■ TRY IT ■
Which lines run from the one containing "purple mushroom [523,81,571,128]" to the last line of the entries? Return them exactly, with nothing more.

■ SUPPLIED DATA ■
◆ ◆ ◆ ◆ ◆ ◆ ◆

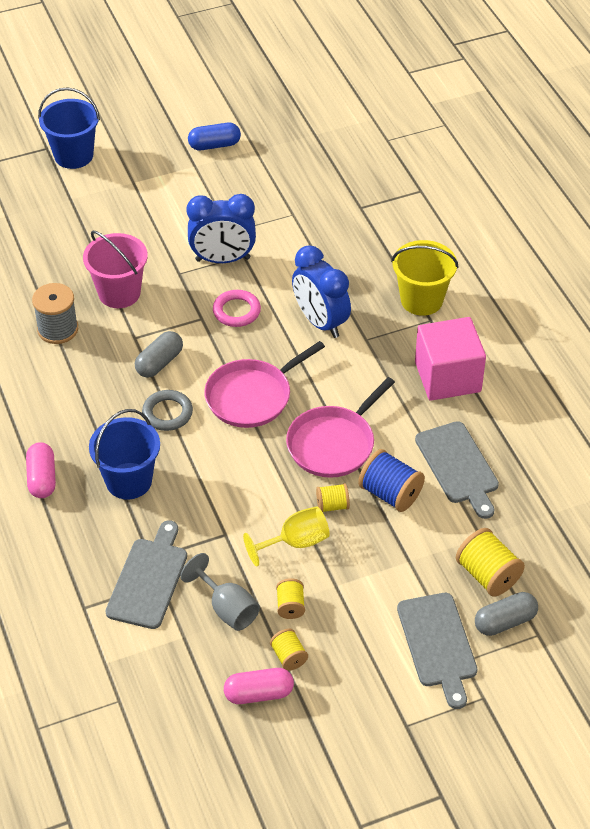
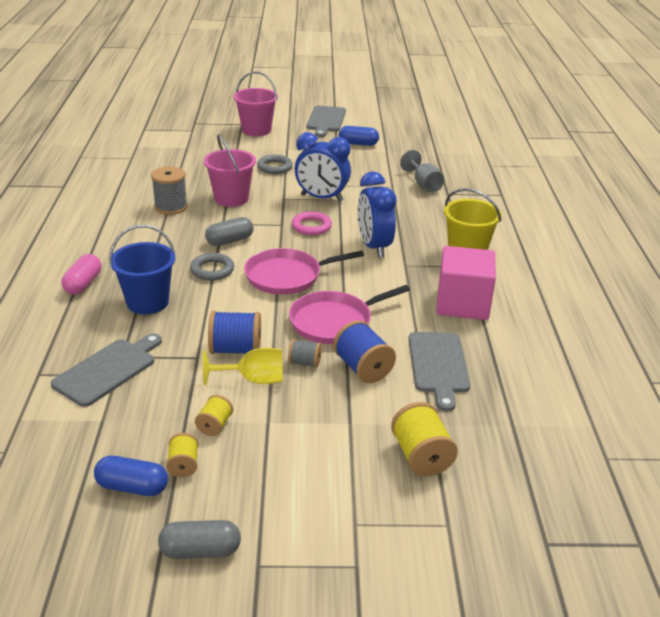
camera: 20 degrees right, 15 degrees down
blue bucket [38,88,100,169] -> pink bucket [234,72,278,136]
grey goblet [180,553,260,631] -> grey goblet moved to [400,150,444,193]
pink capsule [224,668,294,704] -> blue capsule [94,456,168,496]
yellow spool [316,483,350,512] -> grey spool [288,339,322,368]
grey cutting board [397,593,478,709] -> grey cutting board moved to [307,106,346,137]
grey capsule [475,592,538,636] -> grey capsule moved to [158,520,241,559]
none -> blue spool [208,311,261,354]
none -> grey ring [257,155,293,174]

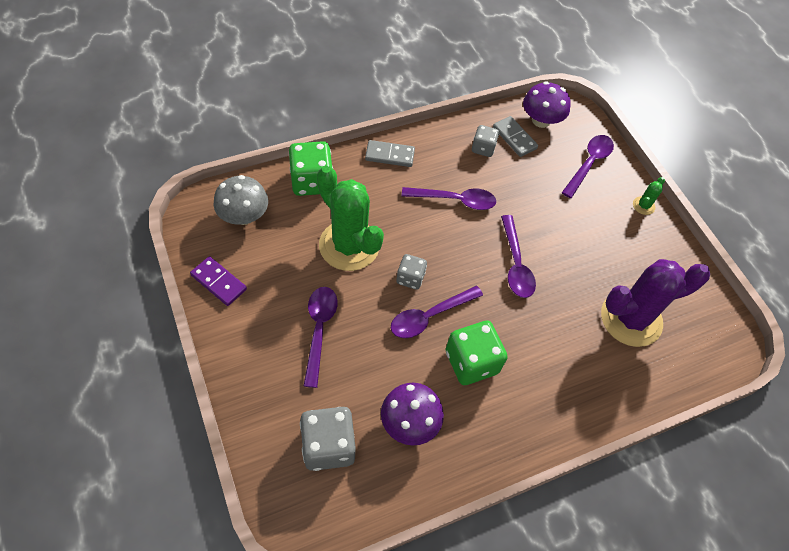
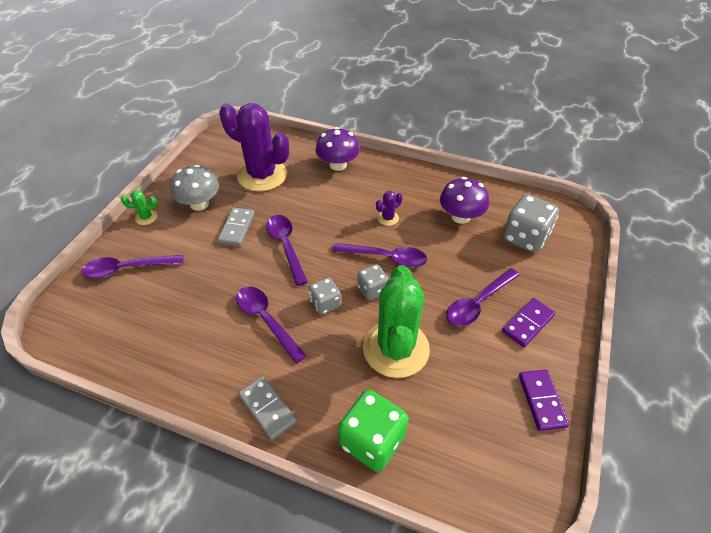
camera: 130 degrees left, 10 degrees down
grey mushroom [214,175,268,225] -> grey mushroom moved to [170,165,219,211]
green dice [446,321,508,385] -> purple cactus [376,191,403,226]
grey dice [472,125,499,157] -> grey dice moved to [309,277,341,315]
grey domino [493,116,538,157] -> grey domino moved to [218,208,255,246]
purple spoon [501,215,536,298] -> purple spoon turned 60 degrees counterclockwise [266,215,308,286]
purple mushroom [523,81,571,128] -> purple mushroom moved to [316,127,360,171]
none -> purple domino [502,298,555,347]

◆ ◆ ◆ ◆ ◆ ◆ ◆

■ EXPECTED ANSWER ■
purple mushroom [523,81,571,128] -> purple mushroom moved to [316,127,360,171]
none -> purple domino [502,298,555,347]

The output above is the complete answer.